What to work on -> Reproduce, please, only the lines from the first line below to the line containing "window: (48, 187) -> (65, 83), width x1.50", inclusive.

(Records from a dataset)

______________________________

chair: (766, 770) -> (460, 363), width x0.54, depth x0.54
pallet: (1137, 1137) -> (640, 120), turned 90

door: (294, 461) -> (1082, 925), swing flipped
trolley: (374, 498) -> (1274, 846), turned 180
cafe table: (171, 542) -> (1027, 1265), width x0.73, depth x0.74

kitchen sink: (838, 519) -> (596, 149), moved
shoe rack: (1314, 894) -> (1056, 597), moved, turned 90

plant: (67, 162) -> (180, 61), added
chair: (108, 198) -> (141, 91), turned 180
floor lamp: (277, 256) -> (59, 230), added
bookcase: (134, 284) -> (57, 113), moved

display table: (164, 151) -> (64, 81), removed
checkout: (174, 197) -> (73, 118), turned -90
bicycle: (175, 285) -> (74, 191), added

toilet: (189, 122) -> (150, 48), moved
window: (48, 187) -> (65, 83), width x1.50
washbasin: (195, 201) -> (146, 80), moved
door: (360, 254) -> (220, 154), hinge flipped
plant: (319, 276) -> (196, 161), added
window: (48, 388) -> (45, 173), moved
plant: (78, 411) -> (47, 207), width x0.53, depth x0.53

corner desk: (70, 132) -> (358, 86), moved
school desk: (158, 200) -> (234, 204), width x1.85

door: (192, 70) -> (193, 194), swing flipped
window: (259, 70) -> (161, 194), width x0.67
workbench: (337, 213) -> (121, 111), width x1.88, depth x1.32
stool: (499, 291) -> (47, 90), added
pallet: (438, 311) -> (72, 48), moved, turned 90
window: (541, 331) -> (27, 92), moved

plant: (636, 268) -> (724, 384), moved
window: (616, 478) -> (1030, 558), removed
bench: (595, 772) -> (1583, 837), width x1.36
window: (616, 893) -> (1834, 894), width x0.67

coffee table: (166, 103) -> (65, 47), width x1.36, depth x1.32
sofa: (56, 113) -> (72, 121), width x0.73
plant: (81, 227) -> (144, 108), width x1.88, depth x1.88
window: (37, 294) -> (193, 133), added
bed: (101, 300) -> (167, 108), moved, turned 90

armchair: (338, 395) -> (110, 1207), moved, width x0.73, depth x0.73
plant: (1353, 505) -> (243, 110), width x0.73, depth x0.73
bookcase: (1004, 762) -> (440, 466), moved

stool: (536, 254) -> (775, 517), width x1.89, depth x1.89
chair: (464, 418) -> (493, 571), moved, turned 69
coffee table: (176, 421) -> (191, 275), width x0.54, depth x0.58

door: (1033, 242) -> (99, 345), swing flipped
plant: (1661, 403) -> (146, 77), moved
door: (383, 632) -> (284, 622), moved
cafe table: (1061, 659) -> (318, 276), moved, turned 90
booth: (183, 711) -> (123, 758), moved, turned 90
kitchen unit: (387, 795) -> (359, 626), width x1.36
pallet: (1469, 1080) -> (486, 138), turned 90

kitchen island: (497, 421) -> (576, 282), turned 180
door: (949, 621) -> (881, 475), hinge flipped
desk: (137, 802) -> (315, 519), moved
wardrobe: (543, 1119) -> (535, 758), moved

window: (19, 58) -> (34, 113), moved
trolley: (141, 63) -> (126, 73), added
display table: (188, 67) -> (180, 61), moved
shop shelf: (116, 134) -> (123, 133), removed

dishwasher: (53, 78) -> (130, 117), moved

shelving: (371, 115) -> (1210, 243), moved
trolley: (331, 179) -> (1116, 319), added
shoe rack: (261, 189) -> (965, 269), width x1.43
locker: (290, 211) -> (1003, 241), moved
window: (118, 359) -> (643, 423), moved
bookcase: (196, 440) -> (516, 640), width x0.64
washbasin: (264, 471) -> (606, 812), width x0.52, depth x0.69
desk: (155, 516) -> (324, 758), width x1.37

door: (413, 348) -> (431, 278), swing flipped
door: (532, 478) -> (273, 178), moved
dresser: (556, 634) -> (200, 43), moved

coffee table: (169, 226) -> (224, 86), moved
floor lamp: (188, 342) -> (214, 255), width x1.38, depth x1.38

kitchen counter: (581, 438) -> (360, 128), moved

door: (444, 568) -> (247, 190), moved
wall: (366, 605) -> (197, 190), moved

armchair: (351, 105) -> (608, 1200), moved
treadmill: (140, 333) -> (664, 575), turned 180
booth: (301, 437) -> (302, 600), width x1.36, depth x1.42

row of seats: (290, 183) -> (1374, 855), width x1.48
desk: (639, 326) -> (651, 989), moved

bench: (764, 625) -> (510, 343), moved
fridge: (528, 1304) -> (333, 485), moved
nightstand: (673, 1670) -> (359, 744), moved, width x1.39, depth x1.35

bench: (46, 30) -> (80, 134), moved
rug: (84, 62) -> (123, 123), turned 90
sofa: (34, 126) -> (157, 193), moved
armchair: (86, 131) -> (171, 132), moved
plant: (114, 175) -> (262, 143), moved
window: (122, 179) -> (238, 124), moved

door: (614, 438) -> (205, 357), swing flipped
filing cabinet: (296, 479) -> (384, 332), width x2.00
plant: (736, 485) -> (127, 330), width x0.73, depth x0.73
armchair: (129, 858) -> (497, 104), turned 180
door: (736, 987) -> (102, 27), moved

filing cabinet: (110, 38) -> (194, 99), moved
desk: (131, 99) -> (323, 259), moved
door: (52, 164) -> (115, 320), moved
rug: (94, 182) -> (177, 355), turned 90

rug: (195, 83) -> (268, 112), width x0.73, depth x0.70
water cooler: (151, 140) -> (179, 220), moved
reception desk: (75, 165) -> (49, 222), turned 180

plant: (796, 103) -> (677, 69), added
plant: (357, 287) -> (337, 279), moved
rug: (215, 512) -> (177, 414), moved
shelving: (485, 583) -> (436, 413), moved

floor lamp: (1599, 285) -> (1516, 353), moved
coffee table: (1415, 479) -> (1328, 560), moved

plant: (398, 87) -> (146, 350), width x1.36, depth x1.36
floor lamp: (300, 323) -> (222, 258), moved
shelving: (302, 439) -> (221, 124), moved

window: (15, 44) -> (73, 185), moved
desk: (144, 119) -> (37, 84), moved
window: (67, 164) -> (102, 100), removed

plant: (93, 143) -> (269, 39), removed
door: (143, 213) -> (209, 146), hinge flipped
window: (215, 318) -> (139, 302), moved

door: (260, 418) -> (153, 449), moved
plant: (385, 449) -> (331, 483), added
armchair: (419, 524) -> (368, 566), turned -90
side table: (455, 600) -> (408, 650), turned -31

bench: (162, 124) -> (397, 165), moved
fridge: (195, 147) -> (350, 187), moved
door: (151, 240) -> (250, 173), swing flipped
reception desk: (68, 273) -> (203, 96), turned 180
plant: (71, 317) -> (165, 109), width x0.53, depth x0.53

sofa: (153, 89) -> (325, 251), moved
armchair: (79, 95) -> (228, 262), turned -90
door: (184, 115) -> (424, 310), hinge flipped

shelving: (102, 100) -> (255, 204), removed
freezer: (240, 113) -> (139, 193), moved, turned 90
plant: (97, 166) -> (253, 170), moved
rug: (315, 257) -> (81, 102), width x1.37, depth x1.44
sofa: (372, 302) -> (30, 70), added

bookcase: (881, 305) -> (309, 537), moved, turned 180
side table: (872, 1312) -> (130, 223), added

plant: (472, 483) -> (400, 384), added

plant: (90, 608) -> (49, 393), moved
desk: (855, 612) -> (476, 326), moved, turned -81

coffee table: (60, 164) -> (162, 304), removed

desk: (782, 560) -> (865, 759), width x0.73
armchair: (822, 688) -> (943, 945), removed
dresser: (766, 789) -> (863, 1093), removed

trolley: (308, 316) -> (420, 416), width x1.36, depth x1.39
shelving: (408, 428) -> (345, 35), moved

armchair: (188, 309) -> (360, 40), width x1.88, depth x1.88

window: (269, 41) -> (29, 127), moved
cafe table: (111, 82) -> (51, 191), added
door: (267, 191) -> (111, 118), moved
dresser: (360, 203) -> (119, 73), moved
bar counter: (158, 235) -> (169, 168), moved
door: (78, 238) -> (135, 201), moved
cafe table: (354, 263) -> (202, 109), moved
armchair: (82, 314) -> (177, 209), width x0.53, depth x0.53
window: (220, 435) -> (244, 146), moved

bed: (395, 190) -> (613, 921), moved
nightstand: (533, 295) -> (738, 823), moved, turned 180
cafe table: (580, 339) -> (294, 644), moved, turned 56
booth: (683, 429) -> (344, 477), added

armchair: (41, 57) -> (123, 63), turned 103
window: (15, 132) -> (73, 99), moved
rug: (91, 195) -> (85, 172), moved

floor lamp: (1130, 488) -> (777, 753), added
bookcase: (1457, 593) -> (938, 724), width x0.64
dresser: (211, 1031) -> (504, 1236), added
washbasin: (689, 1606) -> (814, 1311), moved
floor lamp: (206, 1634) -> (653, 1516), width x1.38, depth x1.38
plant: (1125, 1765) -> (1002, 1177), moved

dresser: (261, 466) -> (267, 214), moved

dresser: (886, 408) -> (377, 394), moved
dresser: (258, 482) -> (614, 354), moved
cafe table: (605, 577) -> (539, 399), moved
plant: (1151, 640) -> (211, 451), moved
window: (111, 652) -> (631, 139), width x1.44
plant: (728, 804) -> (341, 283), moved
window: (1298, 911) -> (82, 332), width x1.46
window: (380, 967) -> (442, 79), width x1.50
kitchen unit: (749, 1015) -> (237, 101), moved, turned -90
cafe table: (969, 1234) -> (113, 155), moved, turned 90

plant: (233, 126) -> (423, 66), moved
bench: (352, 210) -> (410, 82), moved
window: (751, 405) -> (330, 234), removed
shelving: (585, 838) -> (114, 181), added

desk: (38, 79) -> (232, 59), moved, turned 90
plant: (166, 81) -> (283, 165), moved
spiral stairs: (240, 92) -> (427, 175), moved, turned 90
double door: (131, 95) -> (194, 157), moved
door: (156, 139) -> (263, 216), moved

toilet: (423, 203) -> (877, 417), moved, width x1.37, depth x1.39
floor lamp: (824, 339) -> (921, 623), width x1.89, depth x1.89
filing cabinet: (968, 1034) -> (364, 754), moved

______________________________

Answer to the exercise ->
chair: (766, 770) -> (460, 363), width x0.54, depth x0.54
pallet: (1137, 1137) -> (640, 120), turned 90

door: (294, 461) -> (1082, 925), swing flipped
trolley: (374, 498) -> (1274, 846), turned 180
cafe table: (171, 542) -> (1027, 1265), width x0.73, depth x0.74

kitchen sink: (838, 519) -> (596, 149), moved
shoe rack: (1314, 894) -> (1056, 597), moved, turned 90

plant: (67, 162) -> (180, 61), added
chair: (108, 198) -> (141, 91), turned 180
floor lamp: (277, 256) -> (59, 230), added
bookcase: (134, 284) -> (57, 113), moved

display table: (164, 151) -> (64, 81), removed
checkout: (174, 197) -> (73, 118), turned -90
bicycle: (175, 285) -> (74, 191), added

toilet: (189, 122) -> (150, 48), moved
window: (48, 187) -> (65, 83), width x1.50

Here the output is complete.